• _Aim of the task_: Transcribe the records below in their entirety, and leave out each image.

• _Exercise material_:

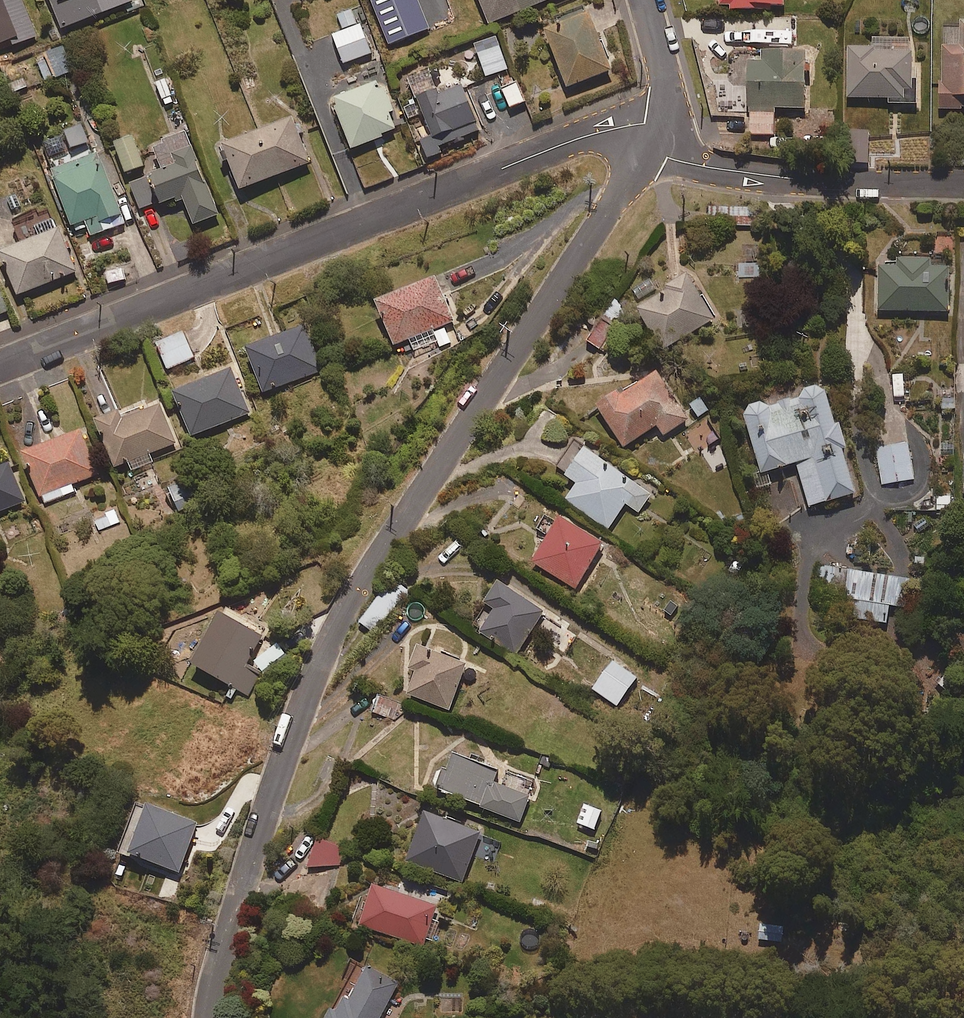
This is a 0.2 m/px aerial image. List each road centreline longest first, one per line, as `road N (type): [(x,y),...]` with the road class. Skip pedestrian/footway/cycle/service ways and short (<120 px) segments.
road 1 (residential): [(653,140),(331,634),(228,927),(209,1017)]
road 2 (residential): [(0,364),(585,137),(625,130),(653,140)]
road 3 (residential): [(963,183),(771,177),(684,160),(653,140)]
road 4 (residential): [(653,140),(670,91),(647,0)]

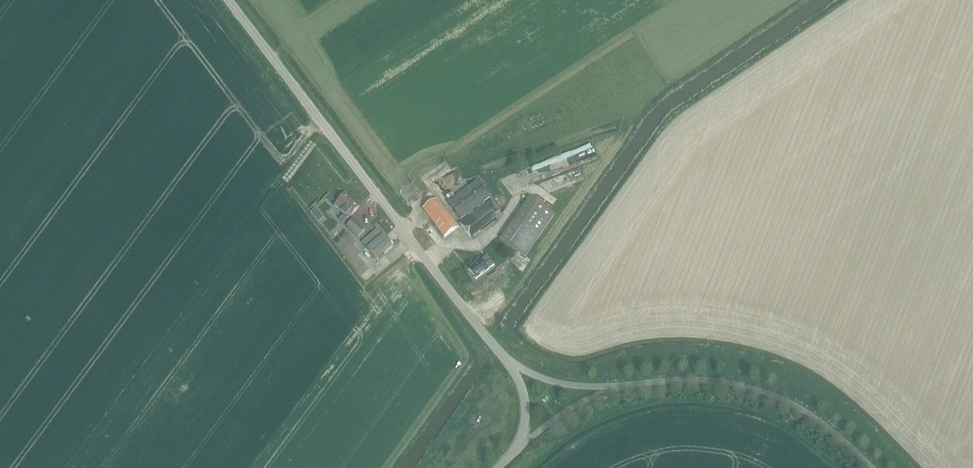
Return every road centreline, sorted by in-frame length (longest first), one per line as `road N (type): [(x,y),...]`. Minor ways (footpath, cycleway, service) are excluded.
road 1 (unclassified): [(509,363),(228,0)]
road 2 (unclassified): [(622,387),(701,380),(753,389),(801,409),(872,467)]
road 3 (unclassified): [(517,450),(565,412),(622,387)]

• _Output for this exercise_:
This is a 0.2 m/px aerial image. List each road centreline longest first, one per line, as `road N (type): [(x,y),...]` with the road class. Skip pedestrian/footway/cycle/service ways and short (<120 px) segments.
road 1 (residential): [(653,140),(331,634),(228,927),(209,1017)]
road 2 (residential): [(0,364),(585,137),(625,130),(653,140)]
road 3 (residential): [(963,183),(771,177),(684,160),(653,140)]
road 4 (residential): [(653,140),(670,91),(647,0)]

Return every road centreline, sorted by in-frame length (longest first), one per line as `road N (type): [(x,y),...]`. Minor ways (footpath, cycleway, service) are excluded.
road 1 (unclassified): [(509,363),(228,0)]
road 2 (unclassified): [(622,387),(701,380),(753,389),(801,409),(872,467)]
road 3 (unclassified): [(517,450),(565,412),(622,387)]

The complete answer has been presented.